» **Scene image comparisons**:
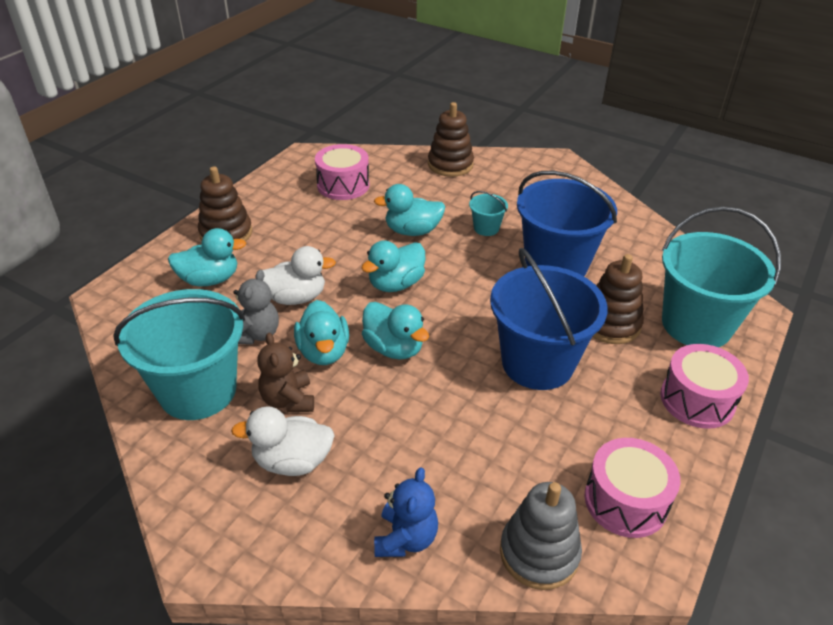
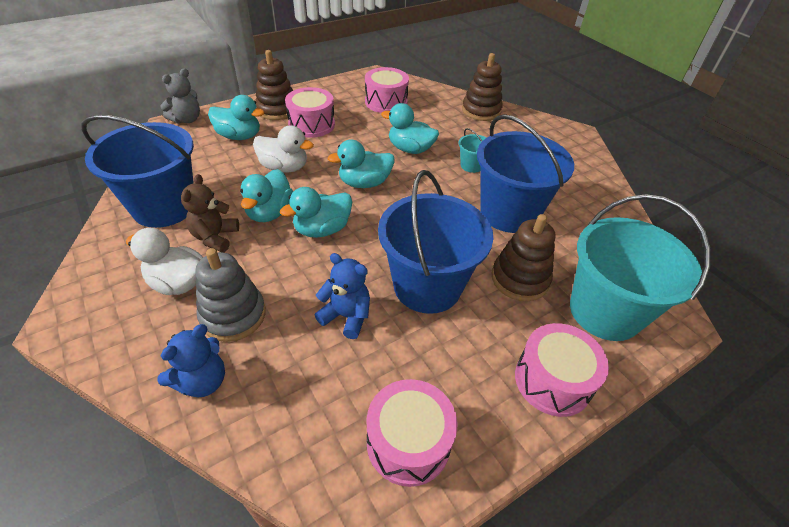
camera: 25 degrees right, 5 degrees up
turquoise bucket [113,289,245,420] -> blue bucket [81,115,194,228]
grey teddy bear [234,270,279,345] -> grey teddy bear moved to [160,68,200,124]
turquoise duck [362,302,429,360] -> turquoise duck turned 75 degrees clockwise [280,187,352,238]
grey stacking toy [500,482,582,590] -> grey stacking toy moved to [195,248,266,342]
none -> pink drum [285,87,335,138]
none -> blue teddy bear [315,253,370,339]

» **Exercise description**: Please output all of the data exactly as given, omitting any images it holds.

» **Exercise answer**:
camera: 25 degrees right, 5 degrees up
turquoise bucket [113,289,245,420] -> blue bucket [81,115,194,228]
grey teddy bear [234,270,279,345] -> grey teddy bear moved to [160,68,200,124]
turquoise duck [362,302,429,360] -> turquoise duck turned 75 degrees clockwise [280,187,352,238]
grey stacking toy [500,482,582,590] -> grey stacking toy moved to [195,248,266,342]
none -> pink drum [285,87,335,138]
none -> blue teddy bear [315,253,370,339]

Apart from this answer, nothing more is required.